[Object state comparisons]
···
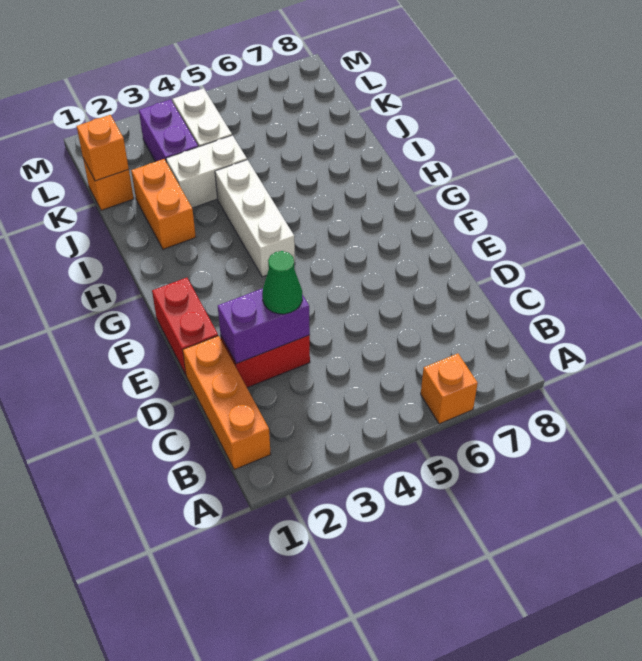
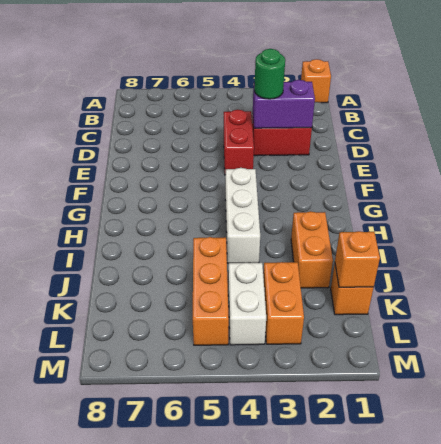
orange brick A6 level 1 -> orange brick A1 level 1
orange brick B1:D1 level 1 -> orange brick J5:L5 level 1
green cone D3 level 3 -> green round brick D3 level 3
red brick E1:F1 level 1 -> red brick D4:E4 level 1
white brick J3:J4 level 1 -> none
purple brick K3:L3 level 1 -> orange brick K3:L3 level 1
···
**Problem statement:** Please output all of the entries above exactly, but without any picture.

**Solution below:**
orange brick A6 level 1 -> orange brick A1 level 1
orange brick B1:D1 level 1 -> orange brick J5:L5 level 1
green cone D3 level 3 -> green round brick D3 level 3
red brick E1:F1 level 1 -> red brick D4:E4 level 1
white brick J3:J4 level 1 -> none
purple brick K3:L3 level 1 -> orange brick K3:L3 level 1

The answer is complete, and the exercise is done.